Exercise objective | Repeat the data exactly, every last line of it.
####################
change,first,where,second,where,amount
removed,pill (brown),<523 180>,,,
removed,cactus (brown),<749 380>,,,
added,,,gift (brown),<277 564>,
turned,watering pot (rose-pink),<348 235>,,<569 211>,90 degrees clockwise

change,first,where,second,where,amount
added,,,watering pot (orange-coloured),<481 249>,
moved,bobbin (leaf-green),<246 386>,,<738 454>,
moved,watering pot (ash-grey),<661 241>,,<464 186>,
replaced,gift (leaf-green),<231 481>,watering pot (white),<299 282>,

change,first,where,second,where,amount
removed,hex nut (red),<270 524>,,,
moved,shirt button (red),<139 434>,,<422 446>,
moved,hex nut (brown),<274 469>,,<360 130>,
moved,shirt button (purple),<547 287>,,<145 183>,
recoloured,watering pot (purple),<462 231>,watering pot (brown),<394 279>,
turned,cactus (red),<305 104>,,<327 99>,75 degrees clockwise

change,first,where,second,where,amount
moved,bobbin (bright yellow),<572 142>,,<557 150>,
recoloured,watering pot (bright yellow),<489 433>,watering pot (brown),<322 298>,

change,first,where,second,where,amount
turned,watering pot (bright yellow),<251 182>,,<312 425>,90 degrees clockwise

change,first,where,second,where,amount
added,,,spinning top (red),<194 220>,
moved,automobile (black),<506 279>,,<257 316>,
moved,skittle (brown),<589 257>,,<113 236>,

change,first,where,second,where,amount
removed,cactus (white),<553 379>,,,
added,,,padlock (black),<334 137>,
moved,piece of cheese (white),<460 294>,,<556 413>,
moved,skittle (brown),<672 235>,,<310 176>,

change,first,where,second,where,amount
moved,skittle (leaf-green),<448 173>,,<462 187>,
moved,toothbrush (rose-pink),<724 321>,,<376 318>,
####################
Expected answer |
change,first,where,second,where,amount
removed,pill (brown),<523 180>,,,
removed,cactus (brown),<749 380>,,,
added,,,gift (brown),<277 564>,
turned,watering pot (rose-pink),<348 235>,,<569 211>,90 degrees clockwise

change,first,where,second,where,amount
added,,,watering pot (orange-coloured),<481 249>,
moved,bobbin (leaf-green),<246 386>,,<738 454>,
moved,watering pot (ash-grey),<661 241>,,<464 186>,
replaced,gift (leaf-green),<231 481>,watering pot (white),<299 282>,

change,first,where,second,where,amount
removed,hex nut (red),<270 524>,,,
moved,shirt button (red),<139 434>,,<422 446>,
moved,hex nut (brown),<274 469>,,<360 130>,
moved,shirt button (purple),<547 287>,,<145 183>,
recoloured,watering pot (purple),<462 231>,watering pot (brown),<394 279>,
turned,cactus (red),<305 104>,,<327 99>,75 degrees clockwise

change,first,where,second,where,amount
moved,bobbin (bright yellow),<572 142>,,<557 150>,
recoloured,watering pot (bright yellow),<489 433>,watering pot (brown),<322 298>,

change,first,where,second,where,amount
turned,watering pot (bright yellow),<251 182>,,<312 425>,90 degrees clockwise

change,first,where,second,where,amount
added,,,spinning top (red),<194 220>,
moved,automobile (black),<506 279>,,<257 316>,
moved,skittle (brown),<589 257>,,<113 236>,

change,first,where,second,where,amount
removed,cactus (white),<553 379>,,,
added,,,padlock (black),<334 137>,
moved,piece of cheese (white),<460 294>,,<556 413>,
moved,skittle (brown),<672 235>,,<310 176>,

change,first,where,second,where,amount
moved,skittle (leaf-green),<448 173>,,<462 187>,
moved,toothbrush (rose-pink),<724 321>,,<376 318>,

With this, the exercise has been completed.